### TASK DETAILS
Print the data in full, exactly as it reads.

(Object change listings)
○ ○ ○ ○ ○
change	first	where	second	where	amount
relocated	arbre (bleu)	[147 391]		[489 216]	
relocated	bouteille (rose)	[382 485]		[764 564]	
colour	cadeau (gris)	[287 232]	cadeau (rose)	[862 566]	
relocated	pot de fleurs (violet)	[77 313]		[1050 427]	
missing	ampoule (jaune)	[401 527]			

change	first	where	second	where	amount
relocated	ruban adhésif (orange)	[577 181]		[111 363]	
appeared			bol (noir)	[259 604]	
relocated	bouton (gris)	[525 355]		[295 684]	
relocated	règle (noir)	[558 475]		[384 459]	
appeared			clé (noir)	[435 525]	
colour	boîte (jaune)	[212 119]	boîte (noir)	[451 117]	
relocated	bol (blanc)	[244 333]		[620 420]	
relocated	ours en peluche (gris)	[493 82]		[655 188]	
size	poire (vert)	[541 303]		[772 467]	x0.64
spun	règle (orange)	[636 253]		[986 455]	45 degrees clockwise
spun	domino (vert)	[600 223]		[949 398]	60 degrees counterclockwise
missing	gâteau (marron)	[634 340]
○ ○ ○ ○ ○
### ANSWER TO THE PROBLEM
change	first	where	second	where	amount
relocated	arbre (bleu)	[147 391]		[489 216]	
relocated	bouteille (rose)	[382 485]		[764 564]	
colour	cadeau (gris)	[287 232]	cadeau (rose)	[862 566]	
relocated	pot de fleurs (violet)	[77 313]		[1050 427]	
missing	ampoule (jaune)	[401 527]			

change	first	where	second	where	amount
relocated	ruban adhésif (orange)	[577 181]		[111 363]	
appeared			bol (noir)	[259 604]	
relocated	bouton (gris)	[525 355]		[295 684]	
relocated	règle (noir)	[558 475]		[384 459]	
appeared			clé (noir)	[435 525]	
colour	boîte (jaune)	[212 119]	boîte (noir)	[451 117]	
relocated	bol (blanc)	[244 333]		[620 420]	
relocated	ours en peluche (gris)	[493 82]		[655 188]	
size	poire (vert)	[541 303]		[772 467]	x0.64
spun	règle (orange)	[636 253]		[986 455]	45 degrees clockwise
spun	domino (vert)	[600 223]		[949 398]	60 degrees counterclockwise
missing	gâteau (marron)	[634 340]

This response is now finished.